_TASK STATEMENT_: Report every line from the following entries that contains the string "none".
|---|
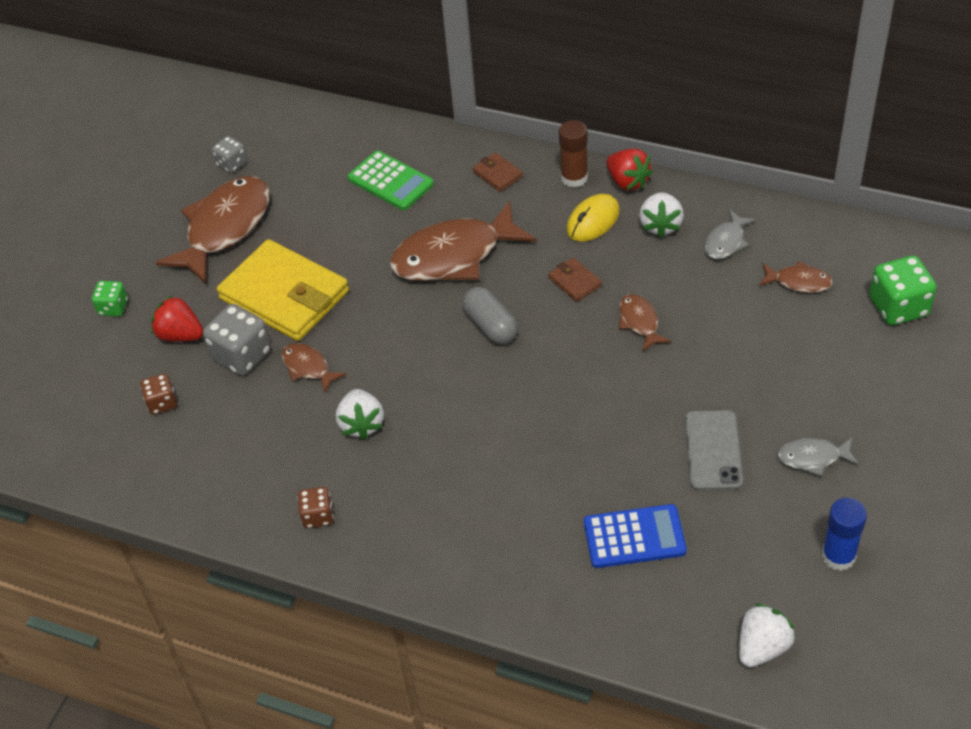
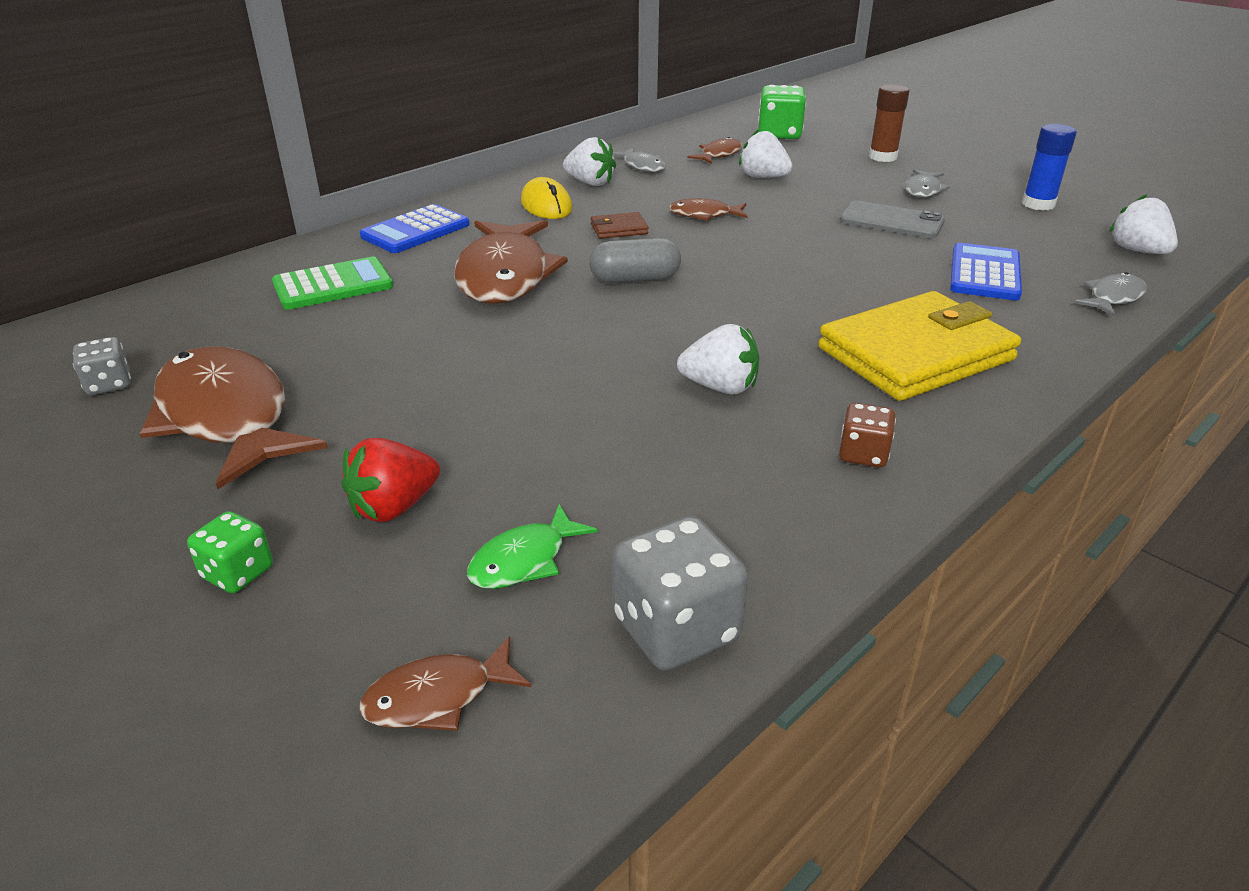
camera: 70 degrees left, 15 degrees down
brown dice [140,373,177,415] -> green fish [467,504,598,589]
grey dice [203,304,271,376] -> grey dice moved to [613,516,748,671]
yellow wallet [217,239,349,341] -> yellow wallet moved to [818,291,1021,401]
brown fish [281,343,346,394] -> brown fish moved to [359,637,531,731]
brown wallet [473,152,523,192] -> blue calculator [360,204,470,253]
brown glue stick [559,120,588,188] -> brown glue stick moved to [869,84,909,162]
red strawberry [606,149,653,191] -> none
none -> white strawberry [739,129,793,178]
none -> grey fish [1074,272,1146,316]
|---|
_EXERCISE RESULT_:
red strawberry [606,149,653,191] -> none
none -> white strawberry [739,129,793,178]
none -> grey fish [1074,272,1146,316]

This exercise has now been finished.